■ **Exercise directions**
Pick out the lines below that contain the string "armchair" and copy them all.

■ **Data extract**
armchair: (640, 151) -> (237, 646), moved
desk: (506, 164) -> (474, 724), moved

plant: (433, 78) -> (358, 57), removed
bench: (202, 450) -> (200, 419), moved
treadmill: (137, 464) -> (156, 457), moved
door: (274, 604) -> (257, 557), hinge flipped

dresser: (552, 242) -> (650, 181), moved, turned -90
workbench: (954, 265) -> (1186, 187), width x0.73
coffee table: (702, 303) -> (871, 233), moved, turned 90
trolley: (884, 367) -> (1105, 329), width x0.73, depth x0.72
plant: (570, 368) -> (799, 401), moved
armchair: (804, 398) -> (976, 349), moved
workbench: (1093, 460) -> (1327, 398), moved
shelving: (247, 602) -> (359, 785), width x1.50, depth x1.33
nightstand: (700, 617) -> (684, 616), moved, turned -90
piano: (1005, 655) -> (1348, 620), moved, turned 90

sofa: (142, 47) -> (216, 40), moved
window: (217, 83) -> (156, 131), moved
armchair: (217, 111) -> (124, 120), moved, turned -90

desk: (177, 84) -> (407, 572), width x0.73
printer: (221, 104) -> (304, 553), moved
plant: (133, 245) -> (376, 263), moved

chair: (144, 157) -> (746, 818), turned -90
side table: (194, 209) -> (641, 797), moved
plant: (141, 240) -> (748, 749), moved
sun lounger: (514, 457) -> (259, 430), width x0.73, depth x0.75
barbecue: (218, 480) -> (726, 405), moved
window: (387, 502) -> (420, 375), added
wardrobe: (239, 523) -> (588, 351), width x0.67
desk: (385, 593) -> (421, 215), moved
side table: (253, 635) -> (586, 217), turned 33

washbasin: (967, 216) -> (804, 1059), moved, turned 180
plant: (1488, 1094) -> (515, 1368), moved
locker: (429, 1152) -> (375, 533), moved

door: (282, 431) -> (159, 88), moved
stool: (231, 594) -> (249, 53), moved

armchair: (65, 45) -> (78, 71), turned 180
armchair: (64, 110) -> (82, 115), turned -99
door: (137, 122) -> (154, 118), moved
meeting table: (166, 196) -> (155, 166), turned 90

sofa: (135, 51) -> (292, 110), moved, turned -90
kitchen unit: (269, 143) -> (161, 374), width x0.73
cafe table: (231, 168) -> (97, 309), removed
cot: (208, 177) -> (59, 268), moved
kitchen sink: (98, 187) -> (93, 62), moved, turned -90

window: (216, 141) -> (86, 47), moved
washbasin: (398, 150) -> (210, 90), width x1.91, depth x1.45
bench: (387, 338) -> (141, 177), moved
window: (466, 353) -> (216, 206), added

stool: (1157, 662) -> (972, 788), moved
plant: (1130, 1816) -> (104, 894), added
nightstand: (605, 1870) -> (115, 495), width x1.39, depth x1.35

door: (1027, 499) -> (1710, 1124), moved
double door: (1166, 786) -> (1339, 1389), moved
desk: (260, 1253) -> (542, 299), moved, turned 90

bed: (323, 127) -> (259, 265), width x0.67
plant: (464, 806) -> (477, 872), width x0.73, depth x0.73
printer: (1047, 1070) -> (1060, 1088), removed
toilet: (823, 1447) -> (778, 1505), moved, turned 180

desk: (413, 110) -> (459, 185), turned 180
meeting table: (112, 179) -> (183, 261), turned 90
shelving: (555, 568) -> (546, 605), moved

■ **Answer to the problem**
armchair: (640, 151) -> (237, 646), moved
armchair: (804, 398) -> (976, 349), moved
armchair: (217, 111) -> (124, 120), moved, turned -90
armchair: (65, 45) -> (78, 71), turned 180
armchair: (64, 110) -> (82, 115), turned -99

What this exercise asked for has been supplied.